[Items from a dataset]
**********
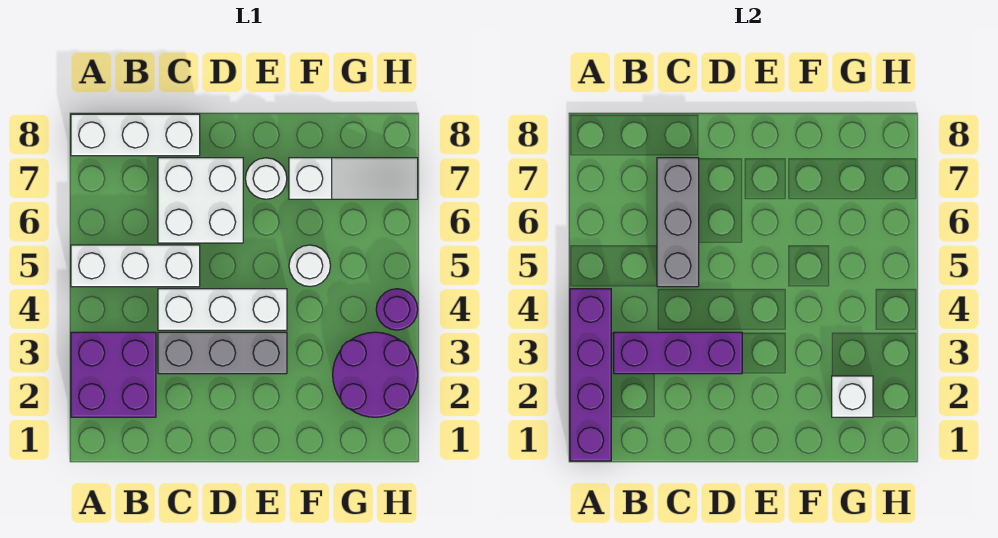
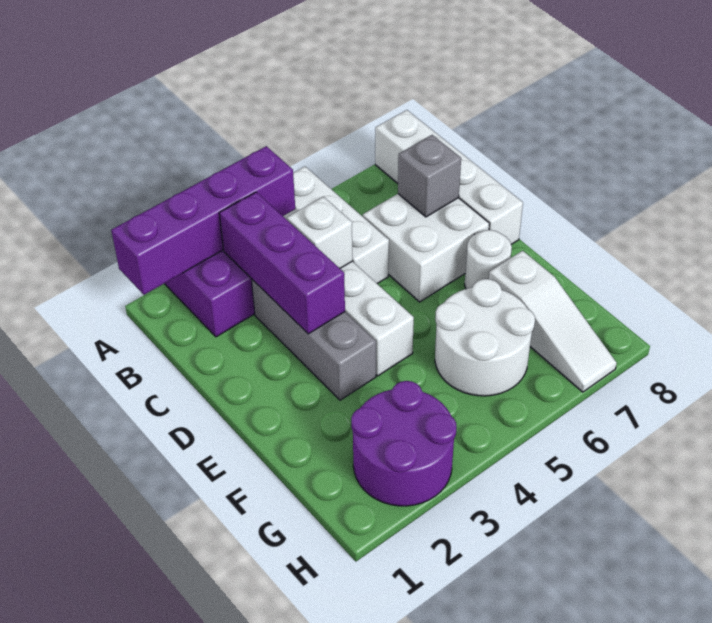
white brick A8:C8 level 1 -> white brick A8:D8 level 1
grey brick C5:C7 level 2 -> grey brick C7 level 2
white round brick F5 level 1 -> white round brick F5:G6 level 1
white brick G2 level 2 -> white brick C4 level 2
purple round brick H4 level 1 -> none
**********
* _About this task_: From the entries above, pull out each line that includes "round".

* _Completed task_:
white round brick F5 level 1 -> white round brick F5:G6 level 1
purple round brick H4 level 1 -> none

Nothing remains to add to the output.